[Object state comparisons]
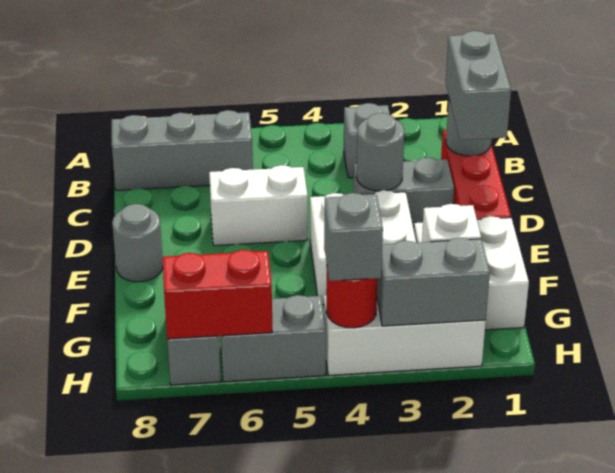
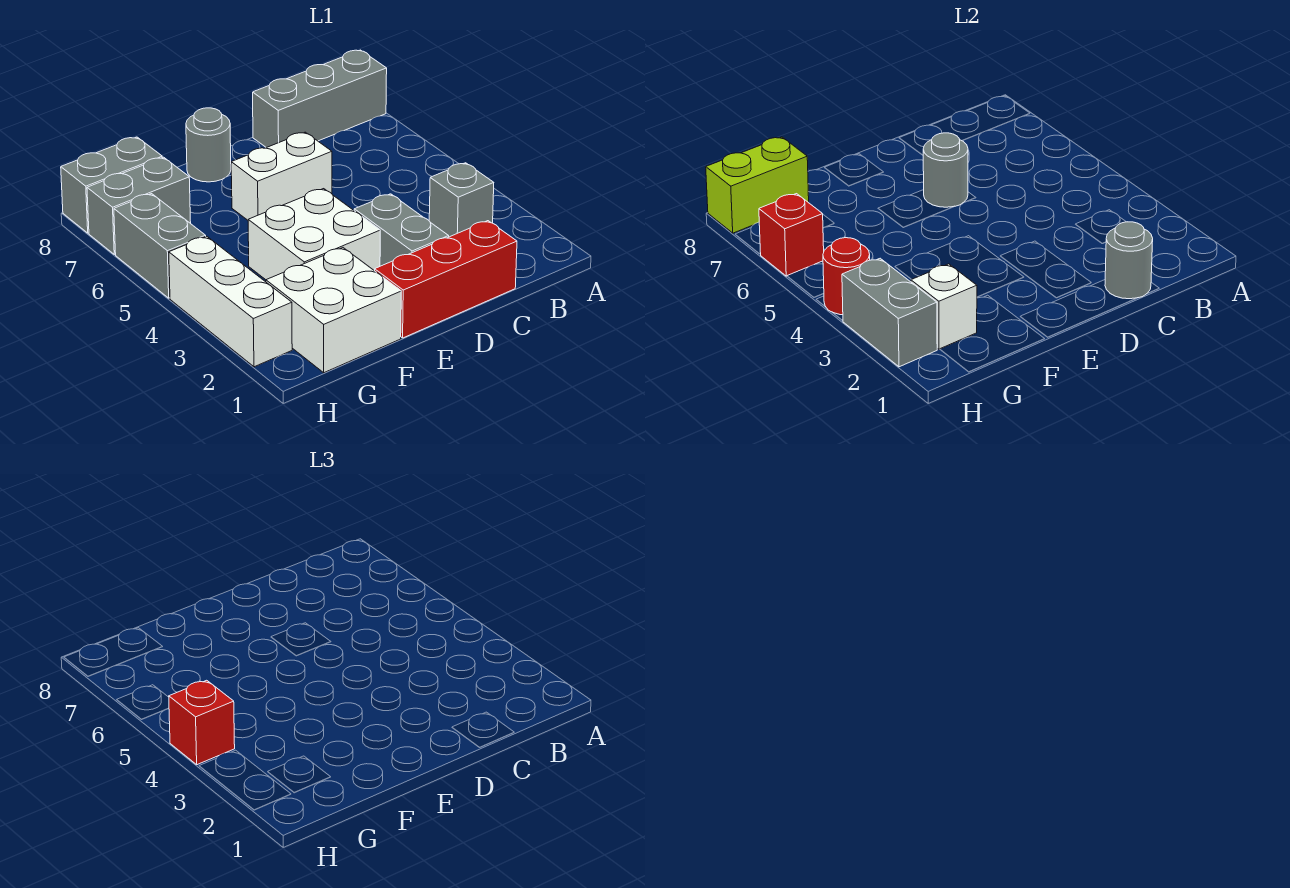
grey brick B6:B8 level 1 -> grey brick A8:C8 level 1
grey brick C1:D1 level 3 -> grey brick G8:H8 level 1
grey round brick D3 level 2 -> grey round brick D6 level 2
white brick D5:D6 level 1 -> white brick D6:E6 level 1
none -> lime brick G8:H8 level 2
grey brick H4 level 3 -> red brick H4 level 3
red brick H6:H7 level 2 -> red brick H6 level 2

§ Instructions to follow:
Find the line with "grey round brick D3" in the data above. Restate it and all later lines word for word, ending with the last line.

§ Exercise response:
grey round brick D3 level 2 -> grey round brick D6 level 2
white brick D5:D6 level 1 -> white brick D6:E6 level 1
none -> lime brick G8:H8 level 2
grey brick H4 level 3 -> red brick H4 level 3
red brick H6:H7 level 2 -> red brick H6 level 2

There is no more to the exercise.